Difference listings
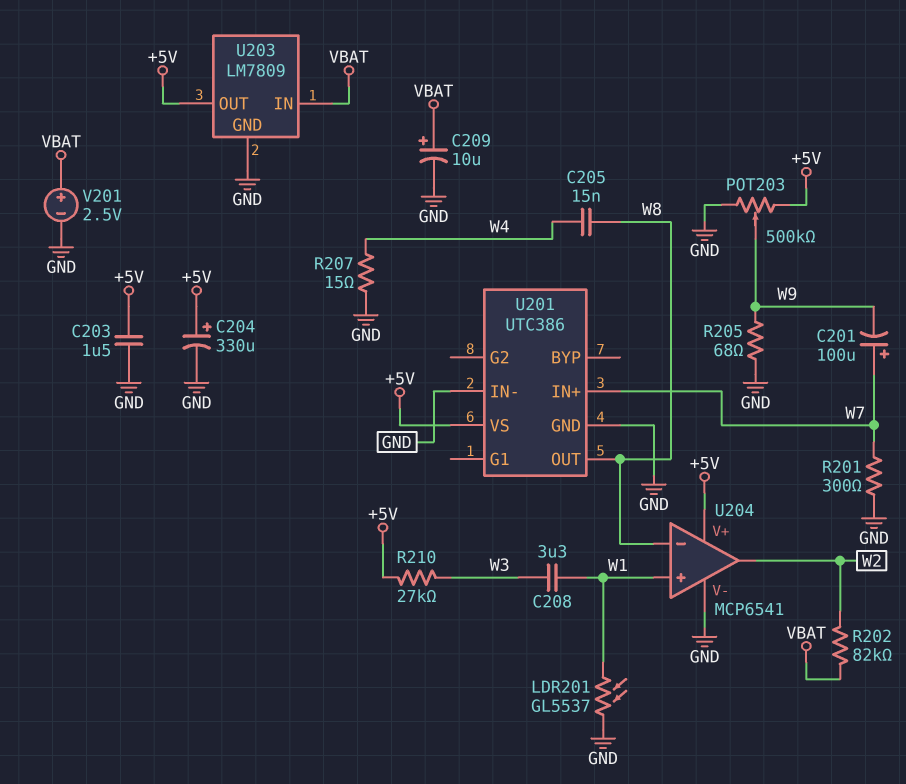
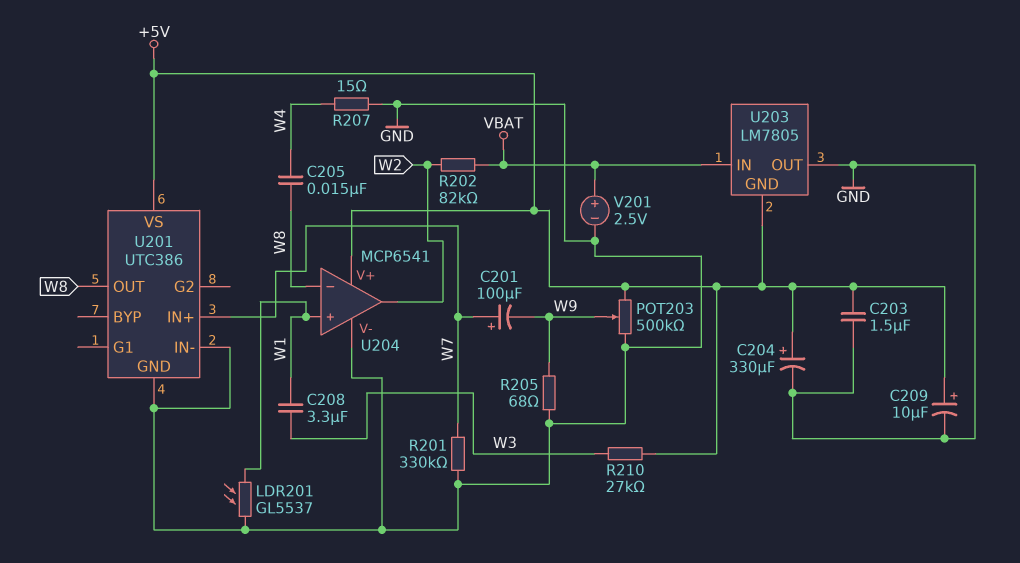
C209: 10uF (plus VBAT, minus GND) -> 10uF (plus +5V, minus GND)
R201: 300 (GND, W7) -> 330k (GND, W7)
U203: LM7809 -> LM7805
U203 pin GND: GND -> +5V
U203 pin OUT: +5V -> GND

> _Task prompt_
From the first line to the last, repeat the records exactly and skip the pictures.

> _Result for this exercise_
C209: 10uF (plus VBAT, minus GND) -> 10uF (plus +5V, minus GND)
R201: 300 (GND, W7) -> 330k (GND, W7)
U203: LM7809 -> LM7805
U203 pin GND: GND -> +5V
U203 pin OUT: +5V -> GND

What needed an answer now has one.